▸ Entries provided:
◆ ◆ ◆ ◆ ◆

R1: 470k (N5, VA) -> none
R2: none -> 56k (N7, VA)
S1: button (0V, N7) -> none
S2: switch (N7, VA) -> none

◆ ◆ ◆ ◆ ◆

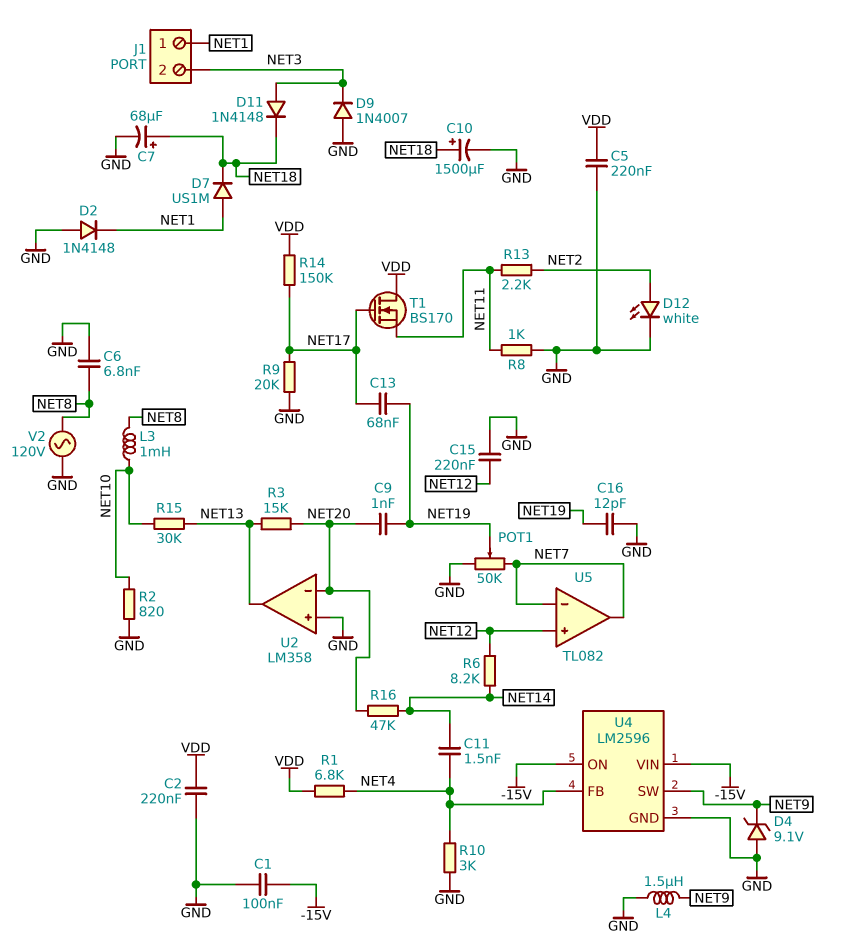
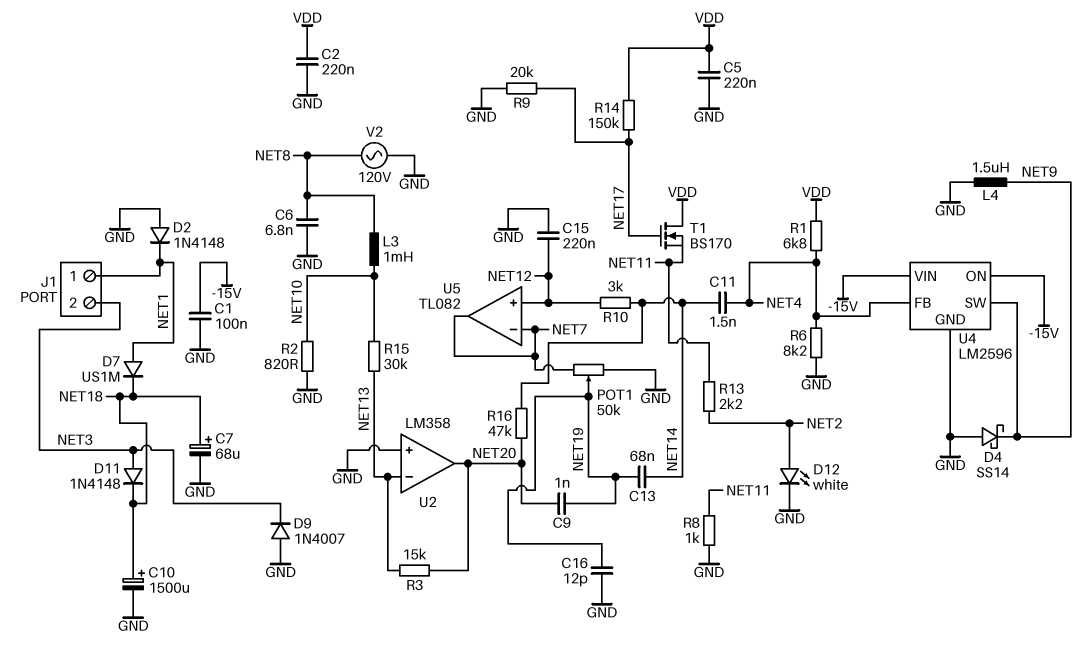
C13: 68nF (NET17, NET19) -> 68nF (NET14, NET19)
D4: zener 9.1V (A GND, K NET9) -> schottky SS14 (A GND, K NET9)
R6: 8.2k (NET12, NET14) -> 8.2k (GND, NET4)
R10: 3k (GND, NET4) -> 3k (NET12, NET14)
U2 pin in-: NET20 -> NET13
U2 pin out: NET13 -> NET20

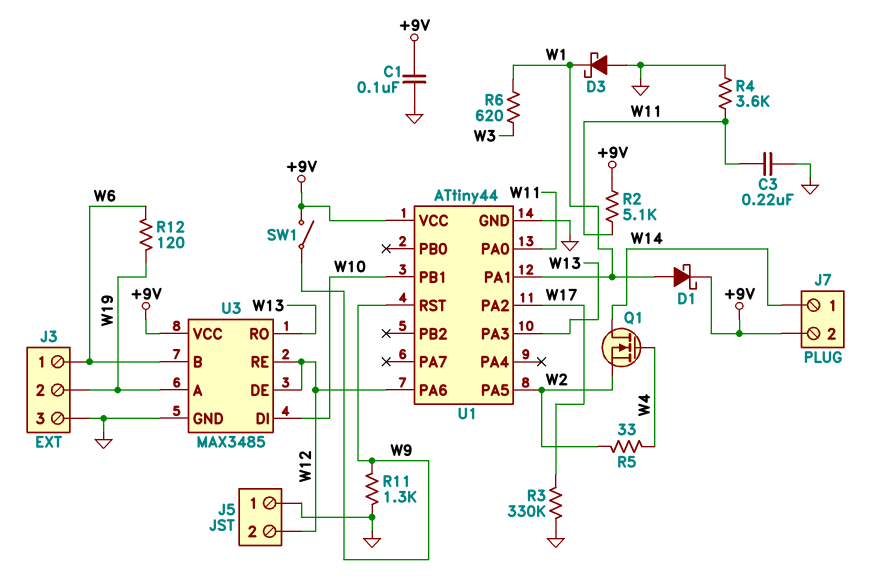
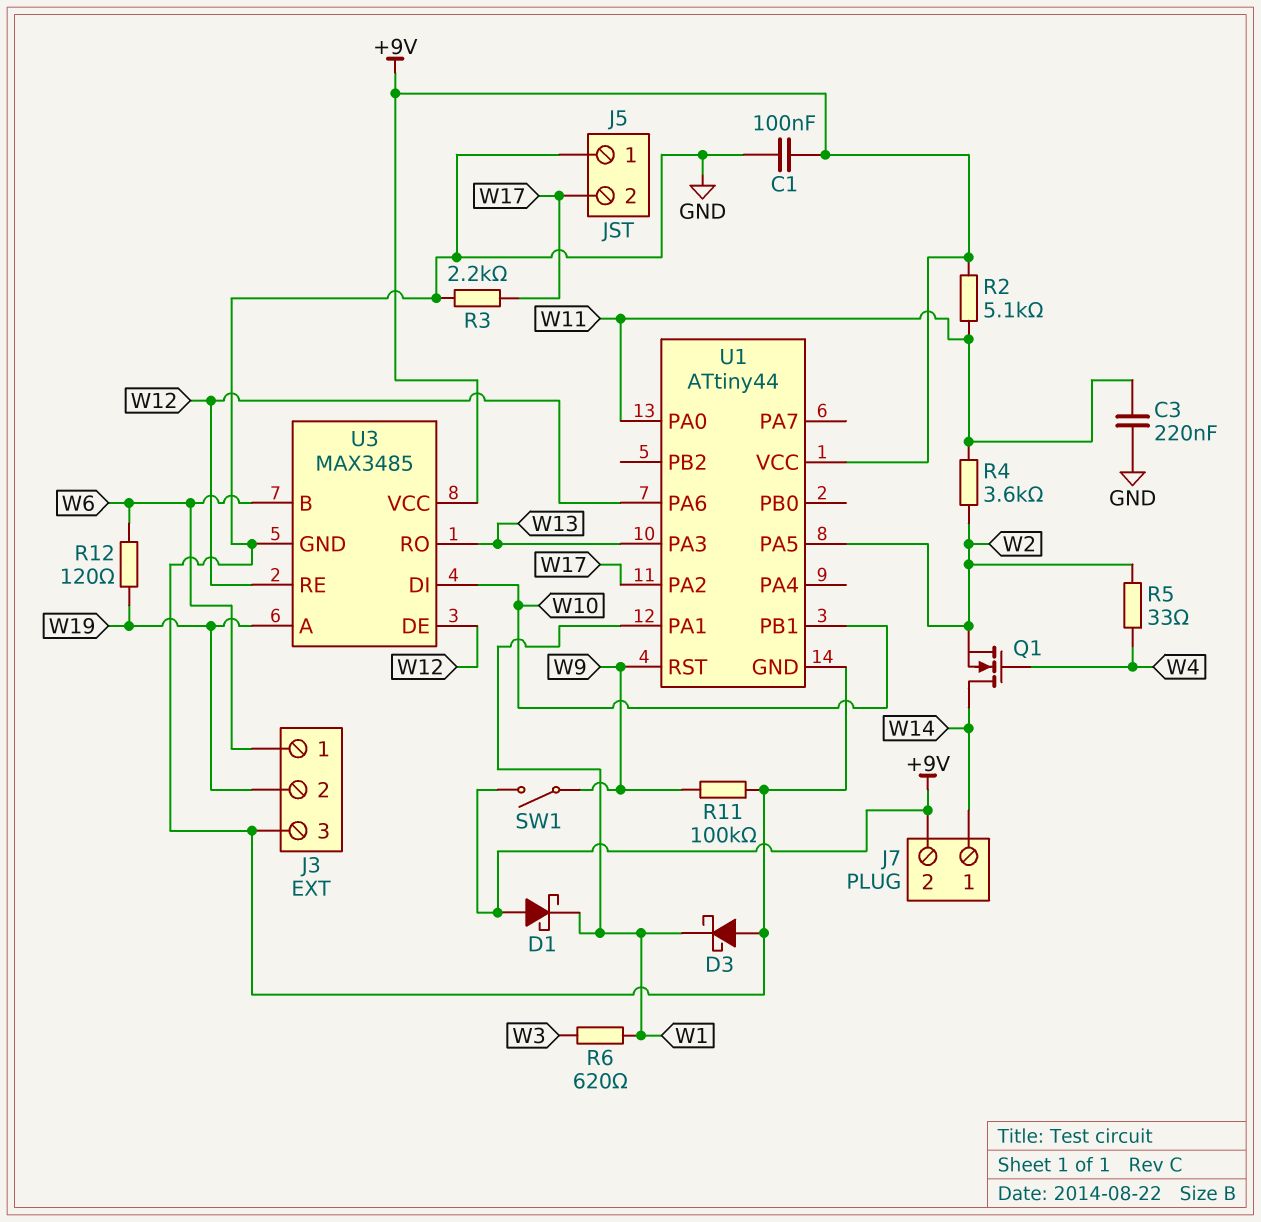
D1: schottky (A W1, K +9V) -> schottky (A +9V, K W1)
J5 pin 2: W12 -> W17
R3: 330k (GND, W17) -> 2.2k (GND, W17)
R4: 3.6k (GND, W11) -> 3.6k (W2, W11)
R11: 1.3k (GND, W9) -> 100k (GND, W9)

◆ ◆ ◆ ◆ ◆

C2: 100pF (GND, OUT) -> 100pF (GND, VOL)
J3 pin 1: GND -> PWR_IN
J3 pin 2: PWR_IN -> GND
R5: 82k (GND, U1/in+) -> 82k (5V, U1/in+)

◆ ◆ ◆ ◆ ◆

▸ Aim of the exercise: Write out each line of the data that holds the string "none".

▸ Expected answer:
R1: 470k (N5, VA) -> none
R2: none -> 56k (N7, VA)
S1: button (0V, N7) -> none
S2: switch (N7, VA) -> none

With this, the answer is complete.